***** DATA FOR THIS TASK *****
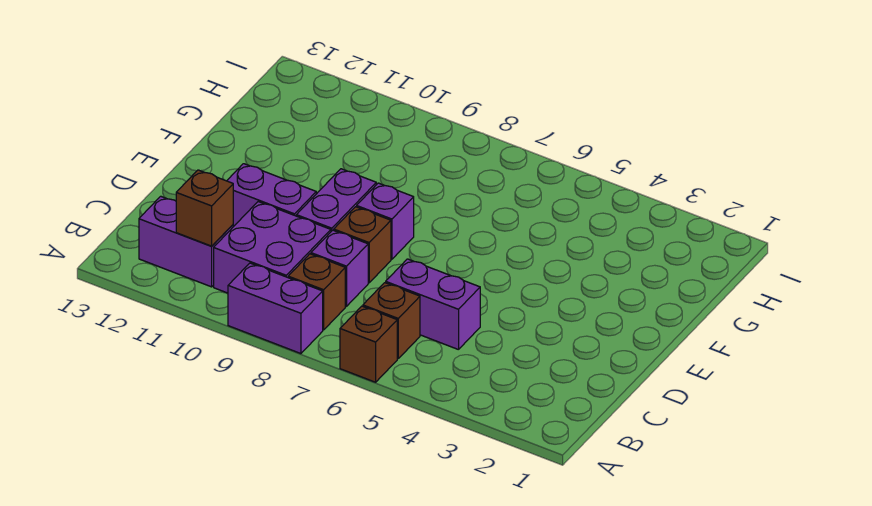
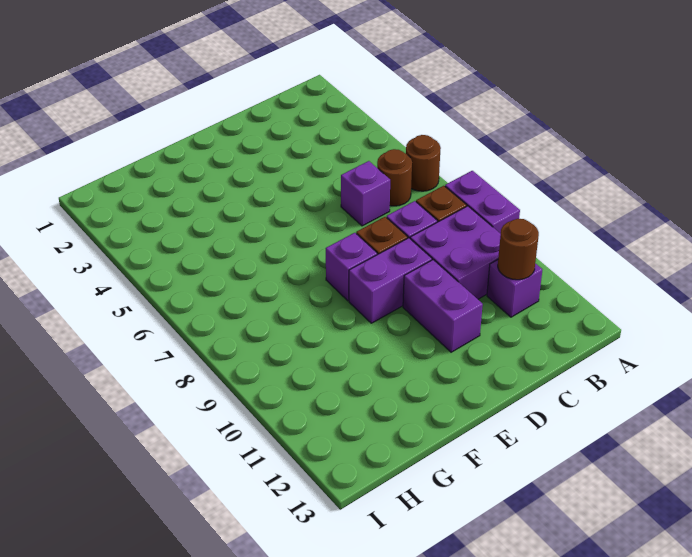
brown brick A6 level 1 -> brown round brick A6 level 1
brown brick B6 level 1 -> brown round brick B6 level 1
purple brick B11:B12 level 1 -> purple brick B11 level 1
brown brick B11 level 2 -> brown round brick B11 level 2
purple brick C5:C6 level 1 -> purple brick C6 level 1

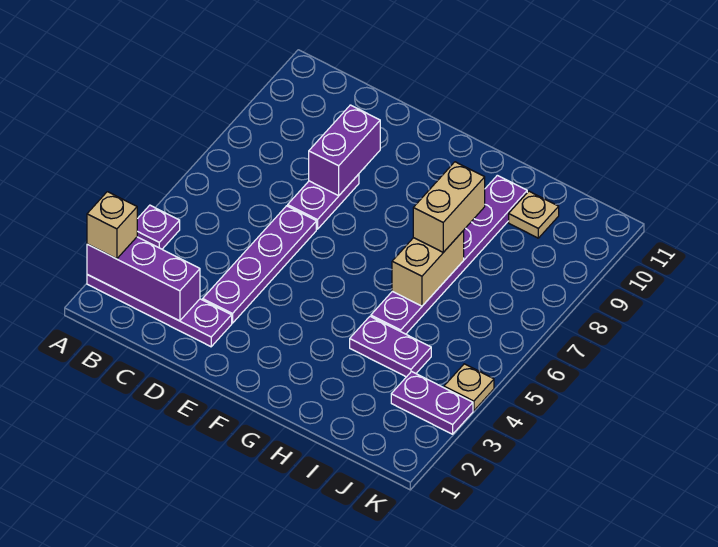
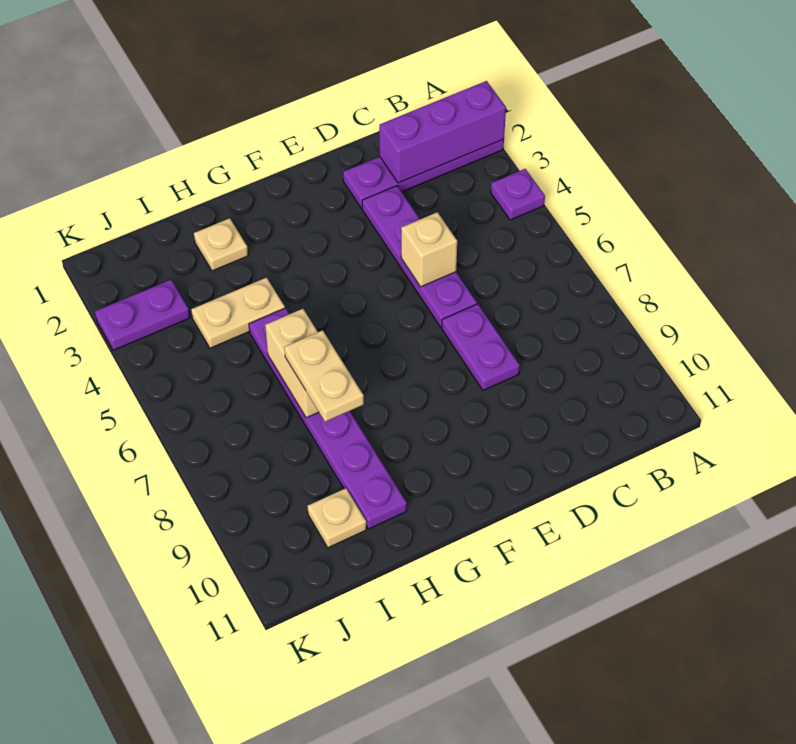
tan brick A2 level 3 -> tan brick D5 level 2
purple brick D8:D9 level 2 -> none
purple plate H4:I4 level 1 -> tan plate H4:I4 level 1
tan brick H7:H8 level 3 -> tan plate H7:H8 level 3
tan plate K4 level 1 -> tan plate H2 level 1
*****
> PROBLEM DETAILS: Could the data be reproduced exactly, with the pictures omitted?

> SOLUTION TO THIS TASK:
brown brick A6 level 1 -> brown round brick A6 level 1
brown brick B6 level 1 -> brown round brick B6 level 1
purple brick B11:B12 level 1 -> purple brick B11 level 1
brown brick B11 level 2 -> brown round brick B11 level 2
purple brick C5:C6 level 1 -> purple brick C6 level 1

tan brick A2 level 3 -> tan brick D5 level 2
purple brick D8:D9 level 2 -> none
purple plate H4:I4 level 1 -> tan plate H4:I4 level 1
tan brick H7:H8 level 3 -> tan plate H7:H8 level 3
tan plate K4 level 1 -> tan plate H2 level 1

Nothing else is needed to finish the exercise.